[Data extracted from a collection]

* * *

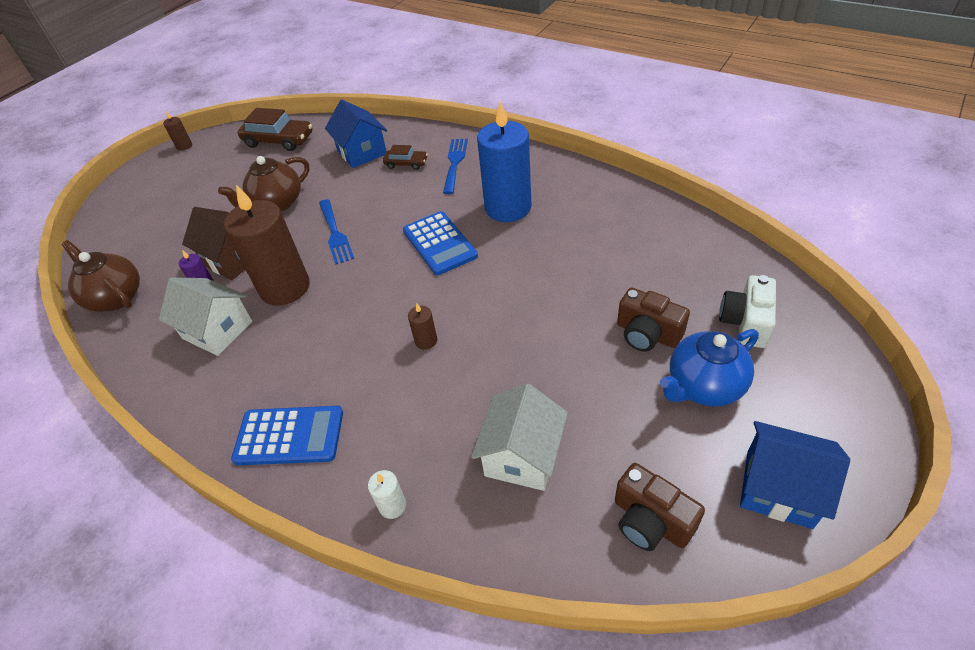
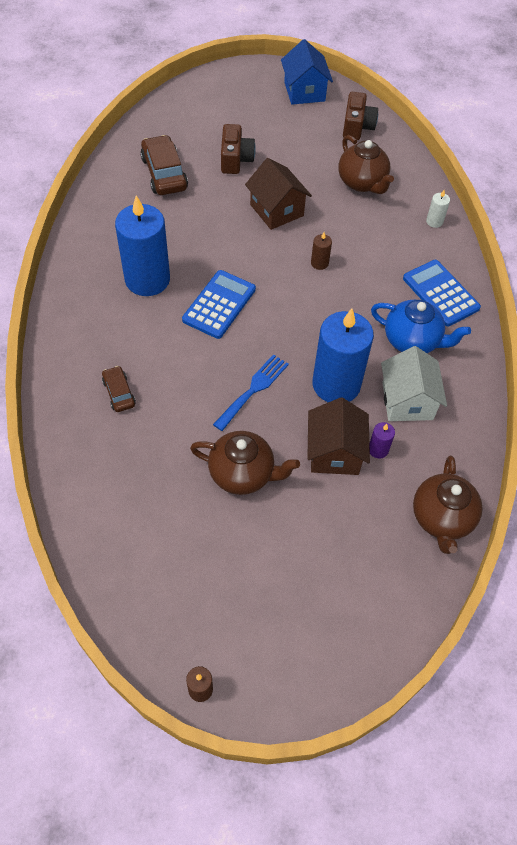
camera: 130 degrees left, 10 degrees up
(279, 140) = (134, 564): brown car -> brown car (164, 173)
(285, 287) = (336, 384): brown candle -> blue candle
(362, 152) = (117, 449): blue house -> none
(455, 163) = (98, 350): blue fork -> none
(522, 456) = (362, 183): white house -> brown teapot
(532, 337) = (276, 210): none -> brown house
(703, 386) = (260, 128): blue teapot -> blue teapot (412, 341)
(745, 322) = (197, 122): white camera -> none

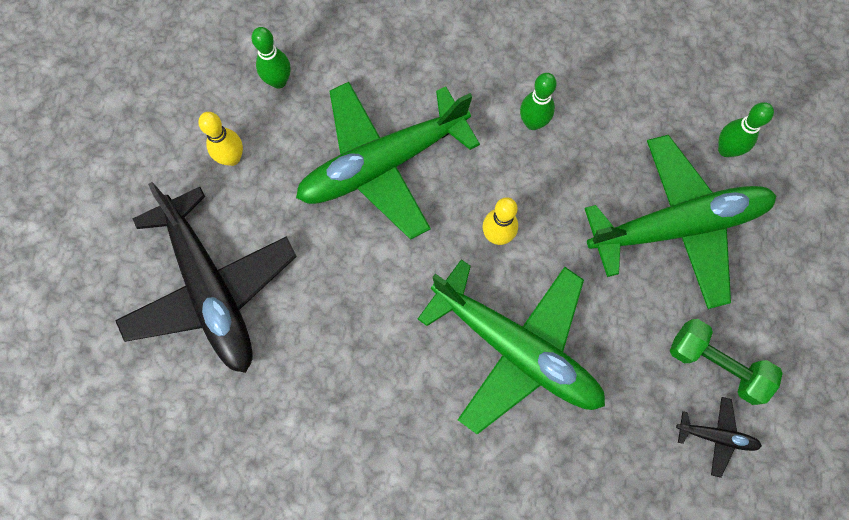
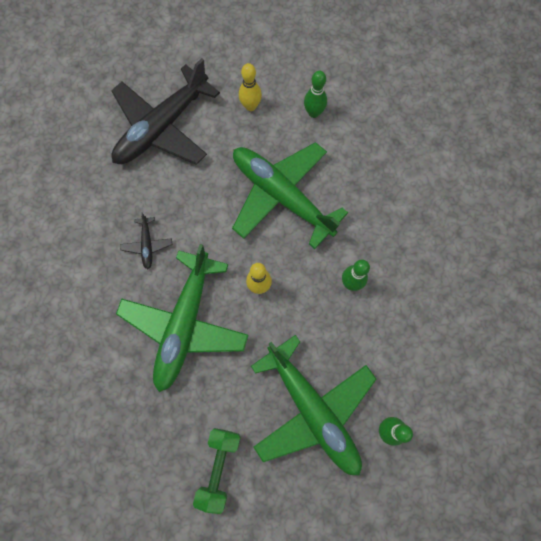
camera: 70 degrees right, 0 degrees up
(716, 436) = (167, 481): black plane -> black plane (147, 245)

* * *

From the entries above, copy out every line where the string "teapot" appears.

(522, 456) = (362, 183): white house -> brown teapot
(703, 386) = (260, 128): blue teapot -> blue teapot (412, 341)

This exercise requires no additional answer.